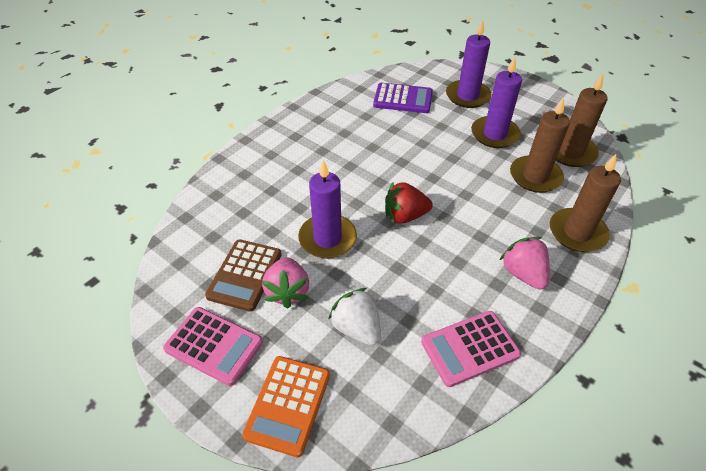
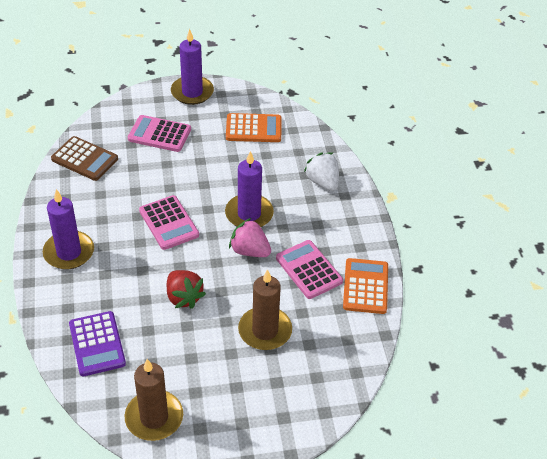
brown candle: 3 -> 2
orange calculator: 1 -> 2
pink calculator: 2 -> 3
pink strawberry: 2 -> 1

PROBLEM TO WORK ON —
Repeat the lines above exactly, and keep every picture out.

OUTPUT OF THE TASK —
brown candle: 3 -> 2
orange calculator: 1 -> 2
pink calculator: 2 -> 3
pink strawberry: 2 -> 1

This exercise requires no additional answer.